══ PROVIDED INFORMATION ══

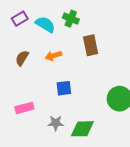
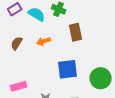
blue square: (64, 88) -> (68, 69), moved, size x1.5

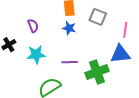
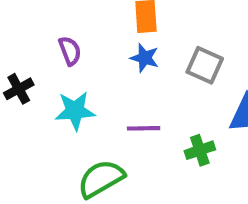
gray square: (98, 17) -> (205, 65), moved
green cross: (97, 72) -> (200, 150), size x0.6

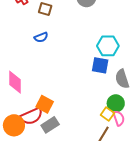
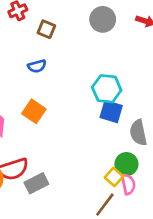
cyan hexagon: (108, 46) -> (107, 89), moved
orange square: (45, 104) -> (34, 111), moved

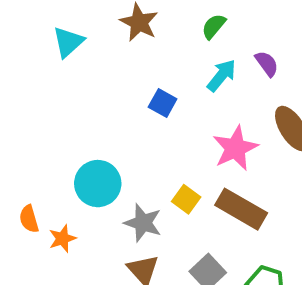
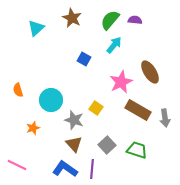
green semicircle: (214, 26) -> (110, 20), size x1.5
purple semicircle: (267, 64) -> (135, 20), moved, turned -48
brown rectangle: (241, 209) -> (138, 110), moved
orange semicircle: (29, 219) -> (18, 90), moved

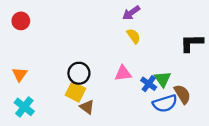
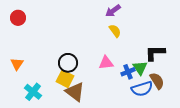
black L-shape: (192, 43) -> (155, 53), moved
blue cross: (149, 84) -> (128, 72), turned 32
cyan cross: (24, 107) -> (33, 92), moved
brown triangle: (87, 107) -> (75, 92), size x1.5

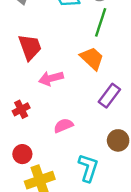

═══

§ **WHAT YOU ARE ASKED TO DO**:
Write out each entry exactly, images excluded.

§ **REPLY TO THE TASK**:
blue square: (64, 88) -> (68, 69), moved, size x1.5

gray square: (98, 17) -> (205, 65), moved
green cross: (97, 72) -> (200, 150), size x0.6

cyan hexagon: (108, 46) -> (107, 89), moved
orange square: (45, 104) -> (34, 111), moved

green semicircle: (214, 26) -> (110, 20), size x1.5
purple semicircle: (267, 64) -> (135, 20), moved, turned -48
brown rectangle: (241, 209) -> (138, 110), moved
orange semicircle: (29, 219) -> (18, 90), moved

black L-shape: (192, 43) -> (155, 53), moved
blue cross: (149, 84) -> (128, 72), turned 32
cyan cross: (24, 107) -> (33, 92), moved
brown triangle: (87, 107) -> (75, 92), size x1.5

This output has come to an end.